━━━ Available records

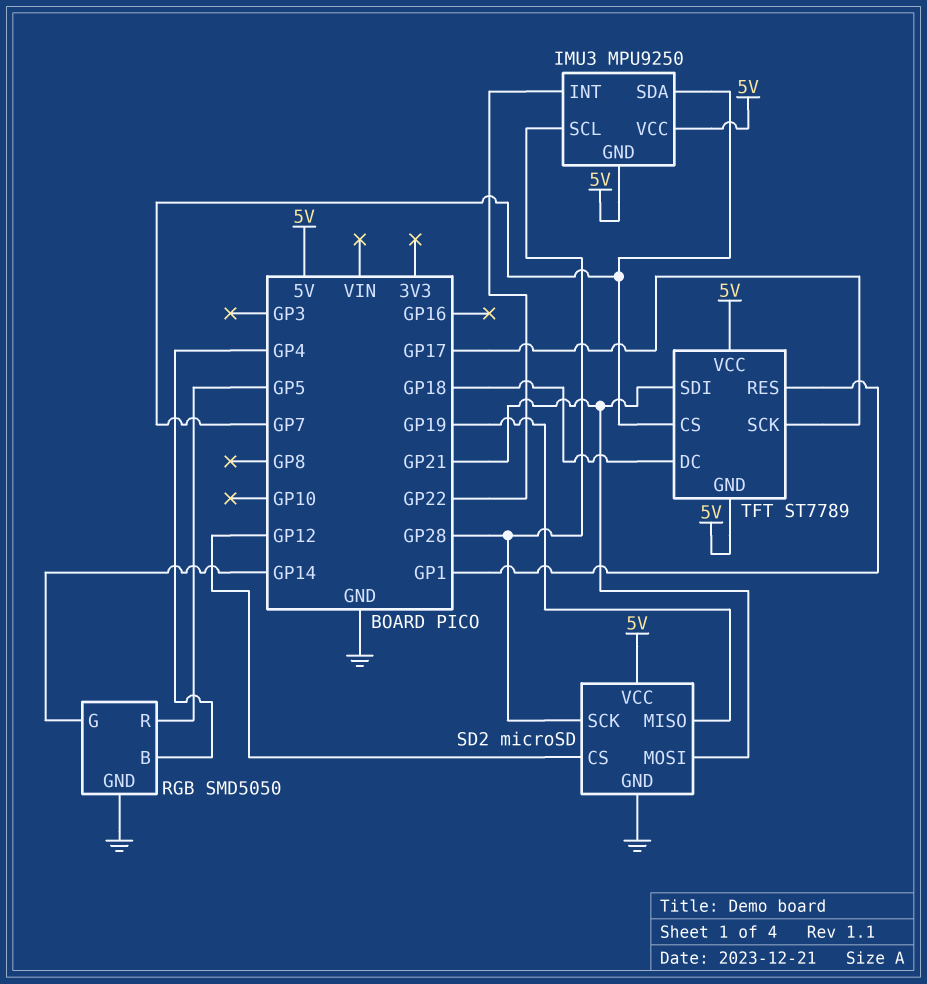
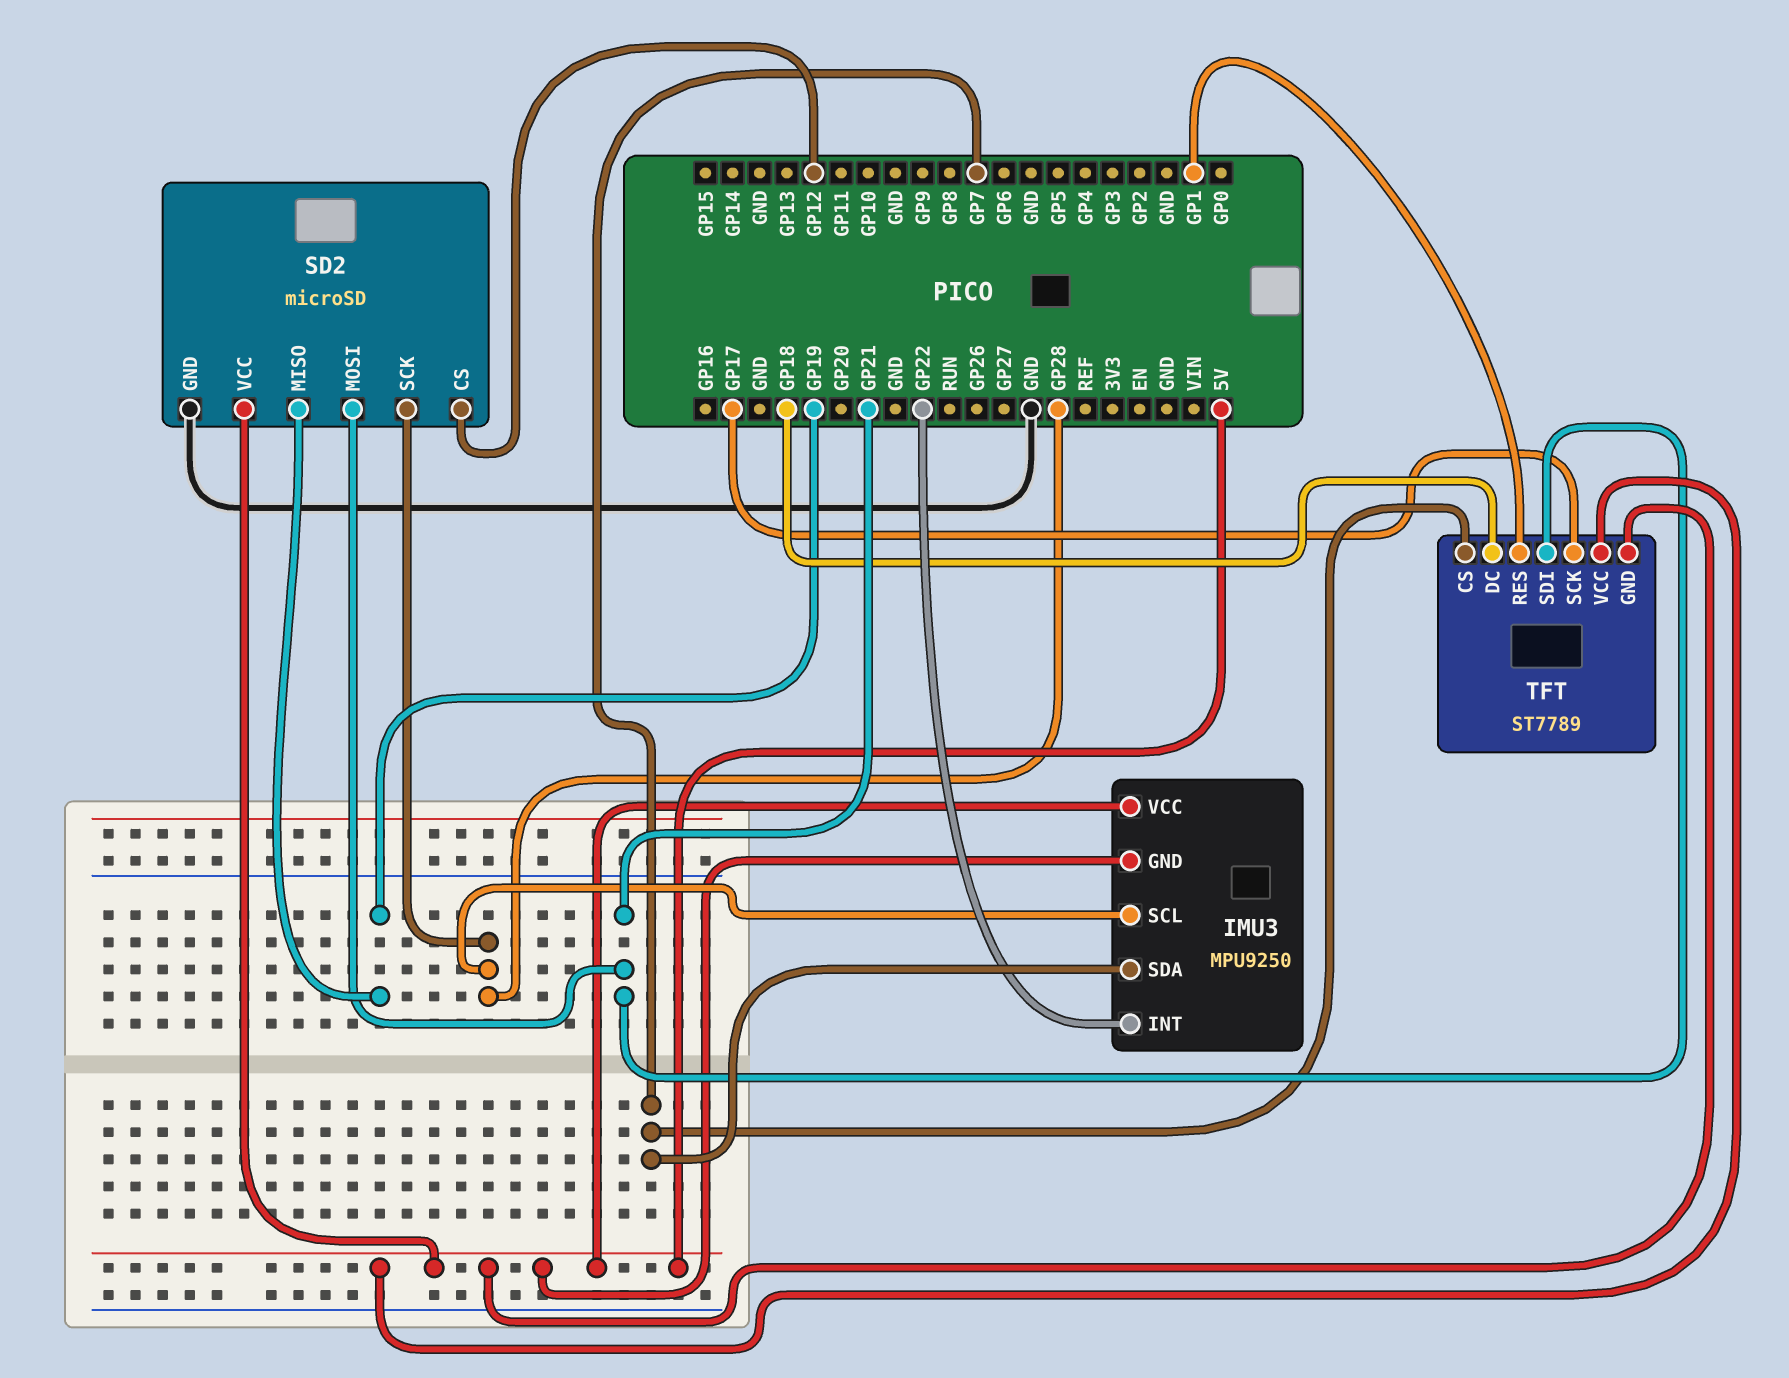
RGB: SMD5050 -> none
RGB pin B: GP4 -> none
RGB pin G: GP14 -> none
RGB pin GND: GND -> none
RGB pin R: GP5 -> none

━━━━━━

Retype exactly. Start at the line with "RGB pin B: GP4 -> none" and stop at the last line of the data.

RGB pin B: GP4 -> none
RGB pin G: GP14 -> none
RGB pin GND: GND -> none
RGB pin R: GP5 -> none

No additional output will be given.